(Saved entries)
BEGIN

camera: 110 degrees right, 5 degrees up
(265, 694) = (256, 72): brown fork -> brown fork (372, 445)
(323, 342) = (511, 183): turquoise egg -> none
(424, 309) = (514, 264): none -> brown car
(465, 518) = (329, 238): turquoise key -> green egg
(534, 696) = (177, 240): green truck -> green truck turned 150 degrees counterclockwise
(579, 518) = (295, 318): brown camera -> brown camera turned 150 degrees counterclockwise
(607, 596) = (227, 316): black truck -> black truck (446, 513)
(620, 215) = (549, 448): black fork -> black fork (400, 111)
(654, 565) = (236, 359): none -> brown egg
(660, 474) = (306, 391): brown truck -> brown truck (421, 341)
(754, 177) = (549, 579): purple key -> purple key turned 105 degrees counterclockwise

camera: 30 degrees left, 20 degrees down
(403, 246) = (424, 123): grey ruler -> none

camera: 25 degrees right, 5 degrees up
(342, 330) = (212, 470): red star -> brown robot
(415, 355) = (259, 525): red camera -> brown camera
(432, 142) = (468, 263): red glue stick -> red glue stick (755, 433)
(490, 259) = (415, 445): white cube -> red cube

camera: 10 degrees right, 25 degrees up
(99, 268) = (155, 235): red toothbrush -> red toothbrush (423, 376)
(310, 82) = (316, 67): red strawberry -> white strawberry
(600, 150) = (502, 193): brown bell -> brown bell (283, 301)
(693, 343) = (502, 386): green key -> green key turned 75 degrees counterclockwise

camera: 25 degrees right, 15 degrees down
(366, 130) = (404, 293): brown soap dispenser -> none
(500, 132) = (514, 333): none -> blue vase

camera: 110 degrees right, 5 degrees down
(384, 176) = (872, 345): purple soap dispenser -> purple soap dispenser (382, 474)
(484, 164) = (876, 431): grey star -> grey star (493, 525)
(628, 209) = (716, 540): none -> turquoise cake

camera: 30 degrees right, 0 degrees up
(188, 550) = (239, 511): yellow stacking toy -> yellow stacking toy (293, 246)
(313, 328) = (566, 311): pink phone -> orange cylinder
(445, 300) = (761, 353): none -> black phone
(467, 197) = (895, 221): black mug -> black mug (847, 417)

END

Task objective: Set every line down again exactly. Begin with the first line of the entries and finish with the line containing "camera: 30 degrees right, 0 degrees up".

Your response:
camera: 110 degrees right, 5 degrees up
(265, 694) = (256, 72): brown fork -> brown fork (372, 445)
(323, 342) = (511, 183): turquoise egg -> none
(424, 309) = (514, 264): none -> brown car
(465, 518) = (329, 238): turquoise key -> green egg
(534, 696) = (177, 240): green truck -> green truck turned 150 degrees counterclockwise
(579, 518) = (295, 318): brown camera -> brown camera turned 150 degrees counterclockwise
(607, 596) = (227, 316): black truck -> black truck (446, 513)
(620, 215) = (549, 448): black fork -> black fork (400, 111)
(654, 565) = (236, 359): none -> brown egg
(660, 474) = (306, 391): brown truck -> brown truck (421, 341)
(754, 177) = (549, 579): purple key -> purple key turned 105 degrees counterclockwise

camera: 30 degrees left, 20 degrees down
(403, 246) = (424, 123): grey ruler -> none

camera: 25 degrees right, 5 degrees up
(342, 330) = (212, 470): red star -> brown robot
(415, 355) = (259, 525): red camera -> brown camera
(432, 142) = (468, 263): red glue stick -> red glue stick (755, 433)
(490, 259) = (415, 445): white cube -> red cube

camera: 10 degrees right, 25 degrees up
(99, 268) = (155, 235): red toothbrush -> red toothbrush (423, 376)
(310, 82) = (316, 67): red strawberry -> white strawberry
(600, 150) = (502, 193): brown bell -> brown bell (283, 301)
(693, 343) = (502, 386): green key -> green key turned 75 degrees counterclockwise

camera: 25 degrees right, 15 degrees down
(366, 130) = (404, 293): brown soap dispenser -> none
(500, 132) = (514, 333): none -> blue vase

camera: 110 degrees right, 5 degrees down
(384, 176) = (872, 345): purple soap dispenser -> purple soap dispenser (382, 474)
(484, 164) = (876, 431): grey star -> grey star (493, 525)
(628, 209) = (716, 540): none -> turquoise cake

camera: 30 degrees right, 0 degrees up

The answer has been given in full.